- TO DO
Once you find the line with "(465, 93) = (437, 555): pink" in the entries below, return exactly every line from it through the line with "(595, 337) = (366, 263): white hat -> none".

- TASK DATA
=-=-=-=-=

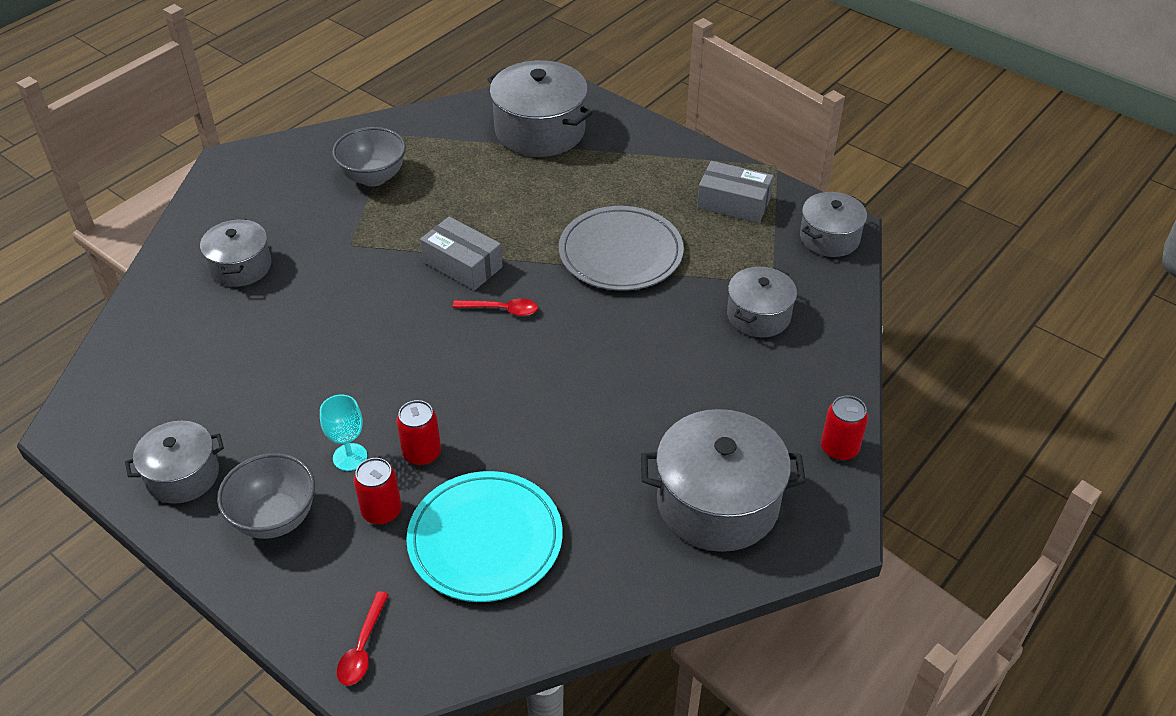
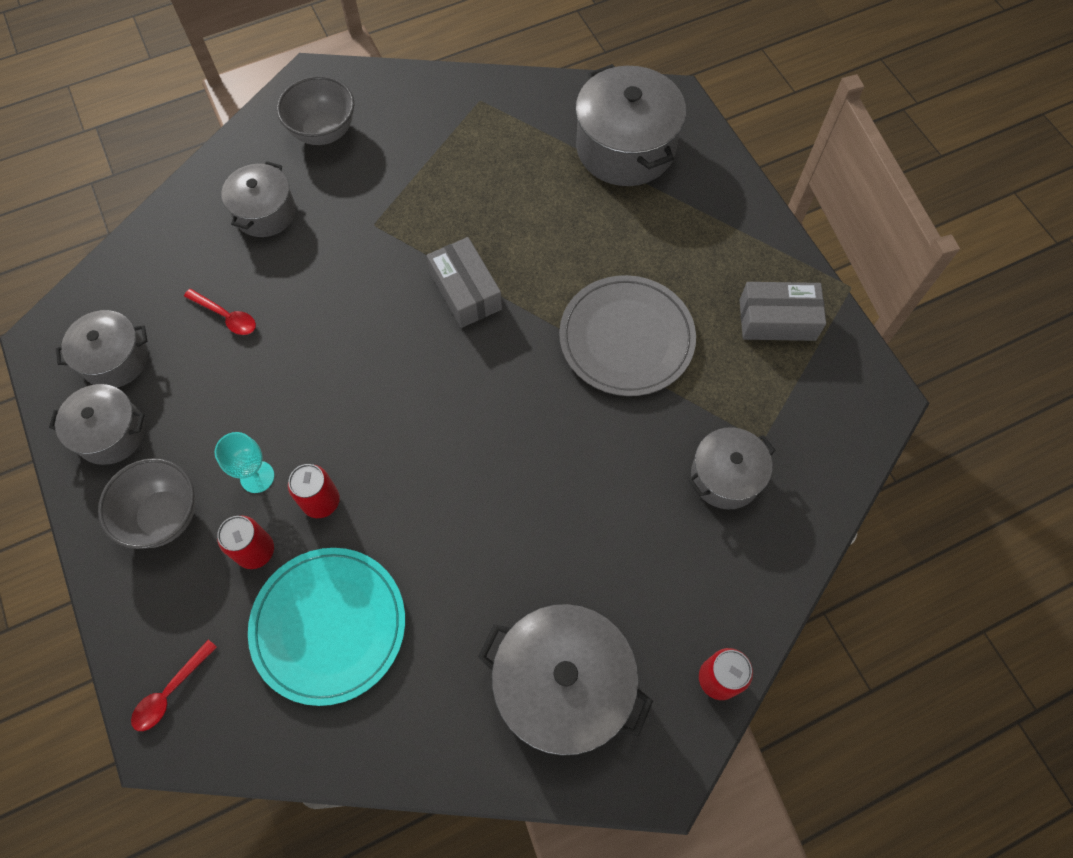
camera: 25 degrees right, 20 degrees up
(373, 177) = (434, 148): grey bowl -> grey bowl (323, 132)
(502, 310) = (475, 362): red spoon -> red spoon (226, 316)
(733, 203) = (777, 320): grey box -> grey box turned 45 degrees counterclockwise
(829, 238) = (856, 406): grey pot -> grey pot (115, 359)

=-=-=-=-=

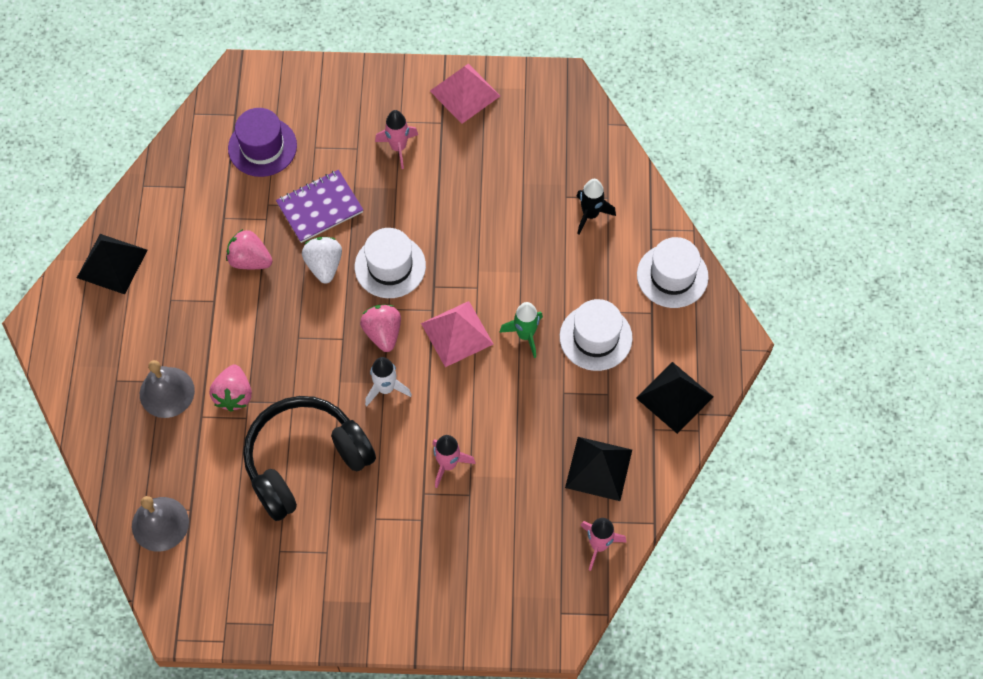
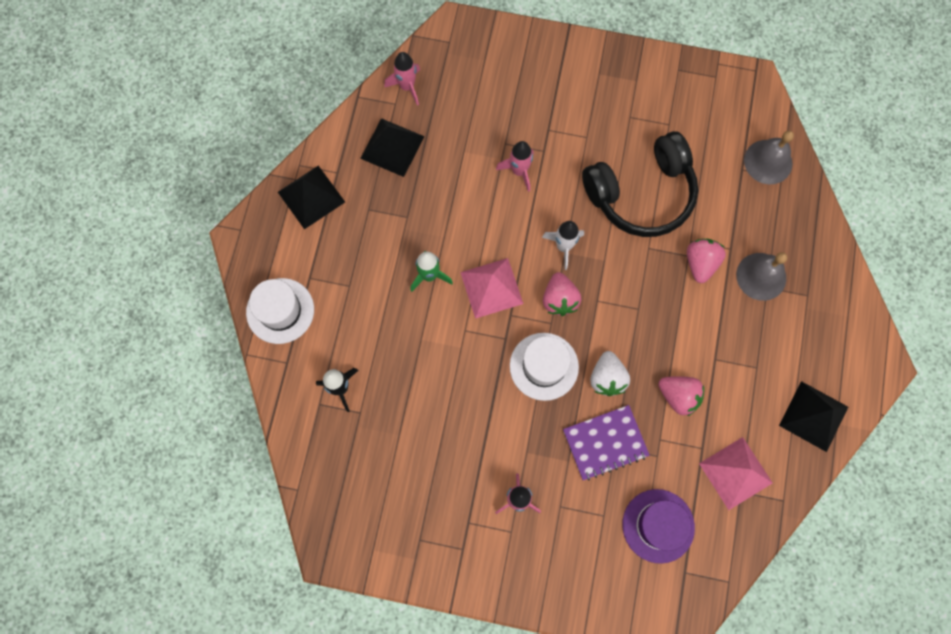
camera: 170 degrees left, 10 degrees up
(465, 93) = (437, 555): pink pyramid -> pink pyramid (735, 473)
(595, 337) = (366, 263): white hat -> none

=-=-=-=-=

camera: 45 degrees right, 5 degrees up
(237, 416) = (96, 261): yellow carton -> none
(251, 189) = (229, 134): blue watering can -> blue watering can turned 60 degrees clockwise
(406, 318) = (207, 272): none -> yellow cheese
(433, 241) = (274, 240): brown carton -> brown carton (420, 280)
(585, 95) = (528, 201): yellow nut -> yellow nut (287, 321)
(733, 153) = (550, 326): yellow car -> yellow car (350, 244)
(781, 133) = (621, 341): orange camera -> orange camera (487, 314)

=-=-=-=-=

- OUTPUT BELOW
(465, 93) = (437, 555): pink pyramid -> pink pyramid (735, 473)
(595, 337) = (366, 263): white hat -> none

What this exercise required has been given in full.